Assignment — Look through the records below for the line with "LCD pin SDA: D2 -> A0" and the line with "ENC1: KY-040 -> HW-040", then return those lines and all lines between, exactly.

Revision comparison data —
● ● ● ● ●

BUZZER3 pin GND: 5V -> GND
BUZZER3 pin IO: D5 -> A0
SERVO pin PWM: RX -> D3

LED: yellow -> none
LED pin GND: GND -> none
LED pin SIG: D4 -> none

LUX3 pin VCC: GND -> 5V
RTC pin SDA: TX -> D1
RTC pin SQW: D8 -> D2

● ● ● ● ●

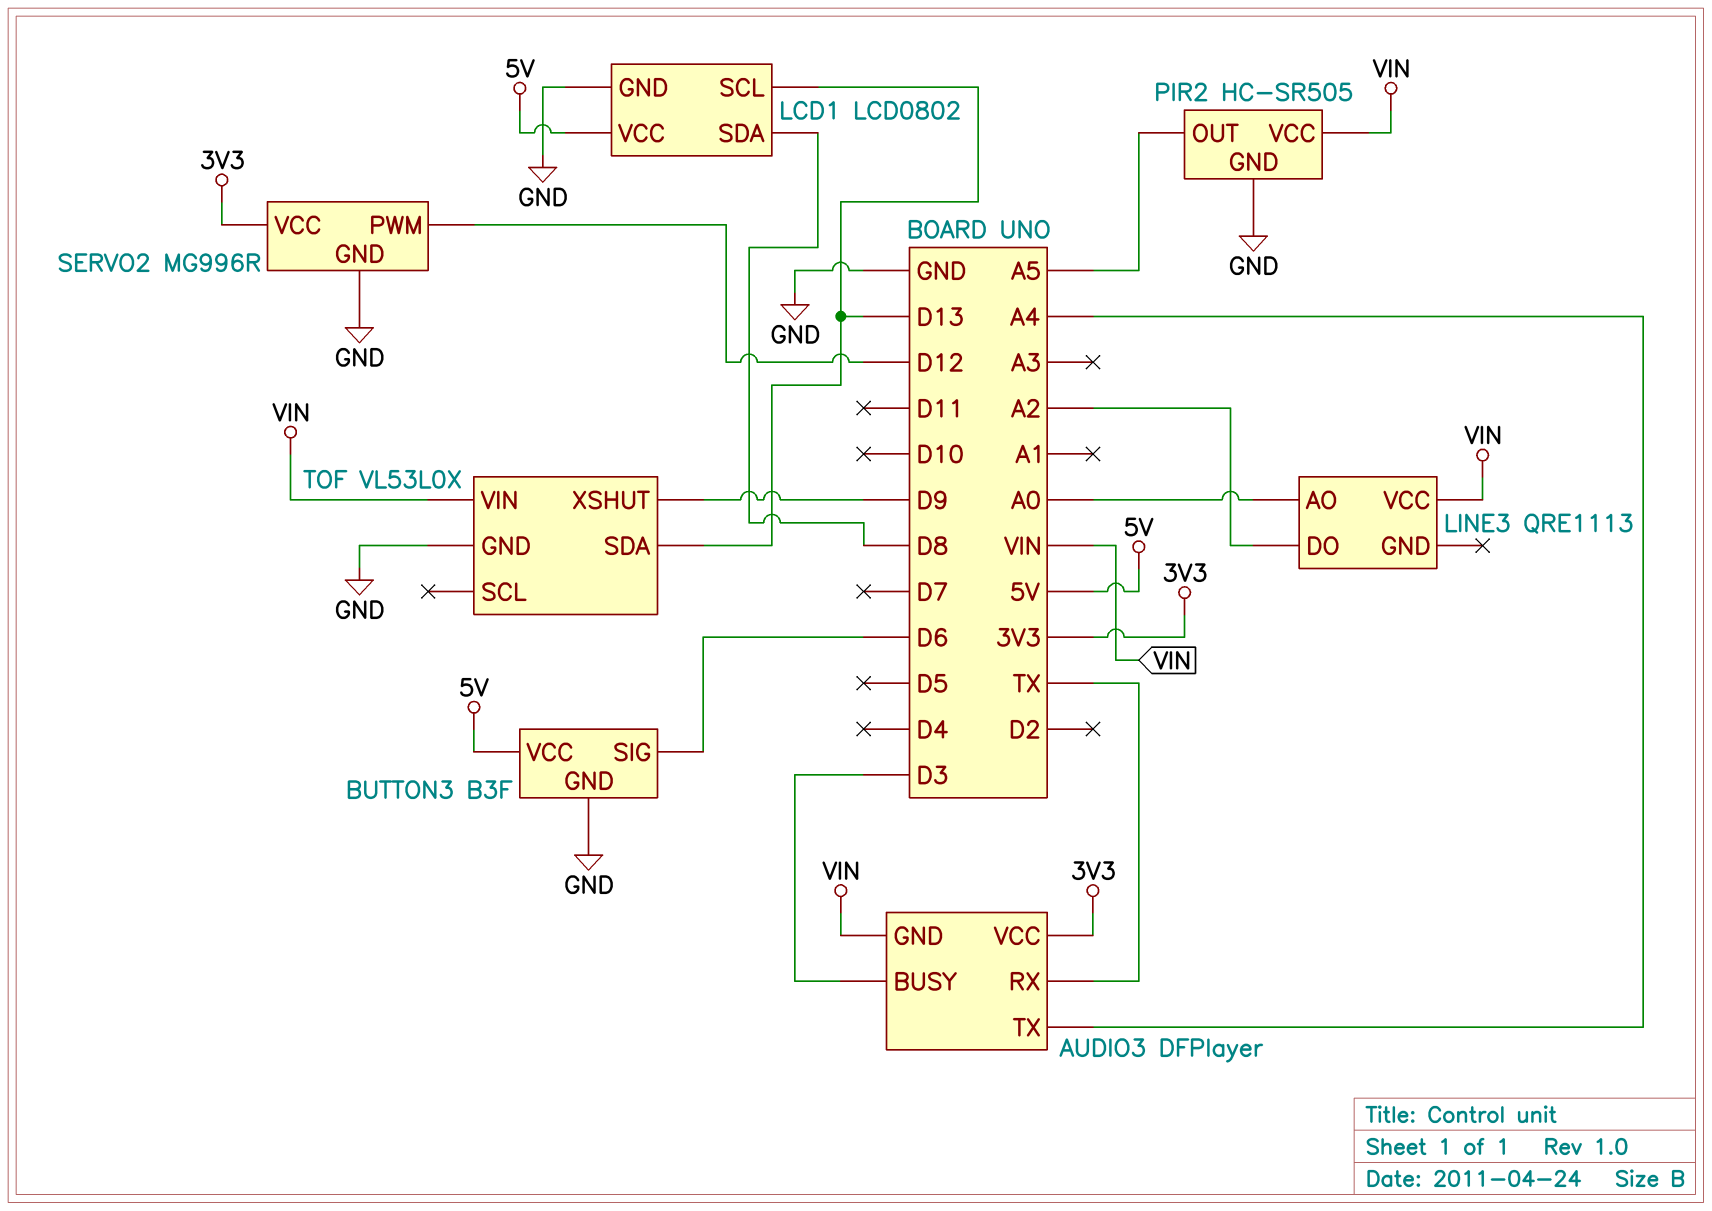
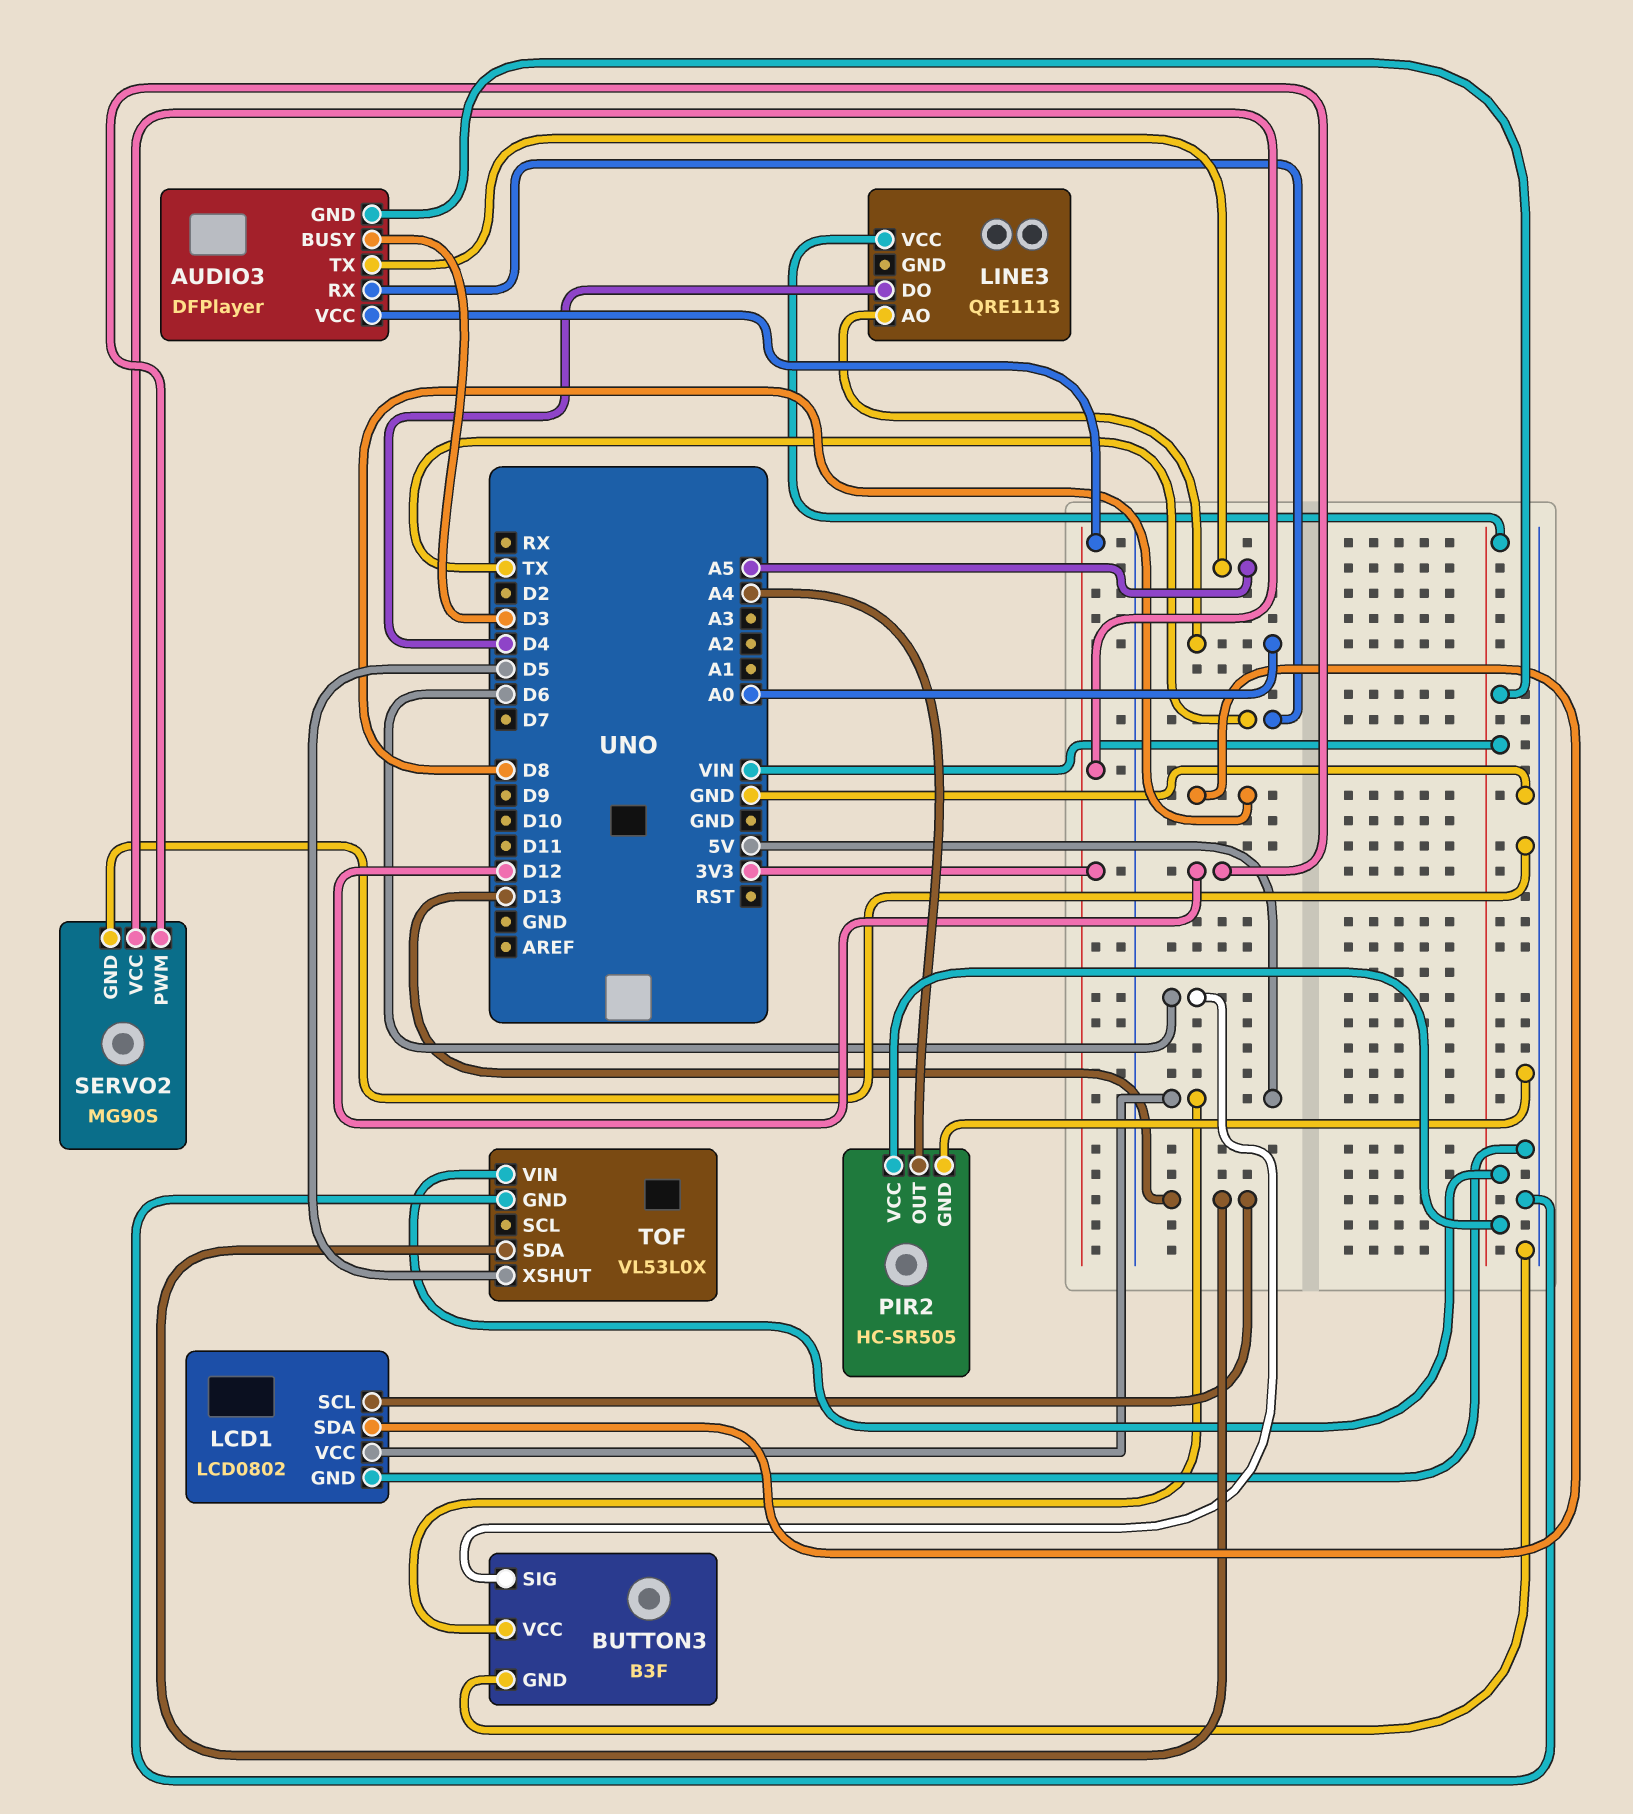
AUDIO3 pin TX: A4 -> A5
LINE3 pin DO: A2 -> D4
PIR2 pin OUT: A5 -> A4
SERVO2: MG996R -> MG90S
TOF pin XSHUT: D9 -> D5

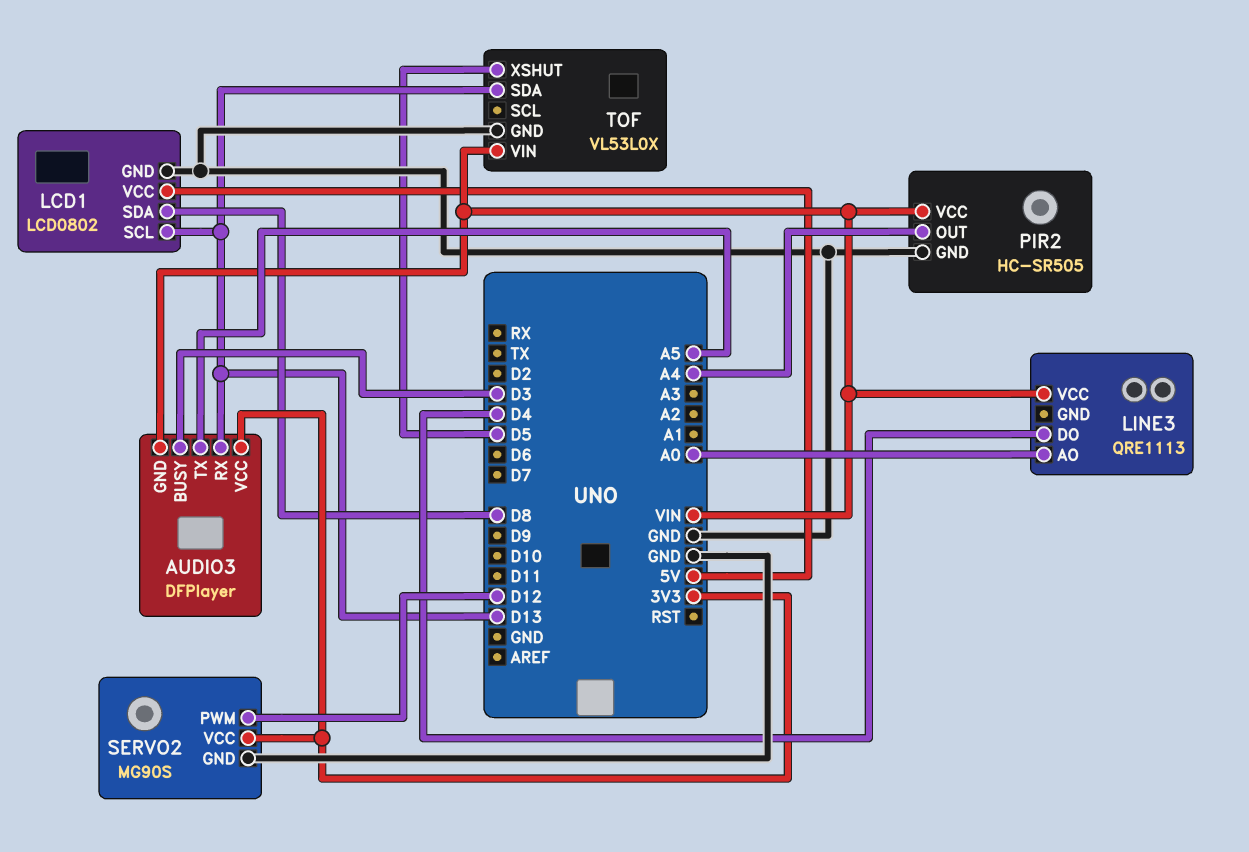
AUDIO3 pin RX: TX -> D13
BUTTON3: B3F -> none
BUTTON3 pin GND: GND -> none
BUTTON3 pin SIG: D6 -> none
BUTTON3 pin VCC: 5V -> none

● ● ● ● ●

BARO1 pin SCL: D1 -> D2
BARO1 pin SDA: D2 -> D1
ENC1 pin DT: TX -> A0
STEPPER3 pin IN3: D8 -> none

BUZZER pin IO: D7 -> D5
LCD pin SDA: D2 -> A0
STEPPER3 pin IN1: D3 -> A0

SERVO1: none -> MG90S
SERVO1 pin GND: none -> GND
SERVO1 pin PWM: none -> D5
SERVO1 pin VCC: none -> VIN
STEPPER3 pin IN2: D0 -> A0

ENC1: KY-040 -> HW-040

● ● ● ● ●

Answer space —
LCD pin SDA: D2 -> A0
STEPPER3 pin IN1: D3 -> A0

SERVO1: none -> MG90S
SERVO1 pin GND: none -> GND
SERVO1 pin PWM: none -> D5
SERVO1 pin VCC: none -> VIN
STEPPER3 pin IN2: D0 -> A0

ENC1: KY-040 -> HW-040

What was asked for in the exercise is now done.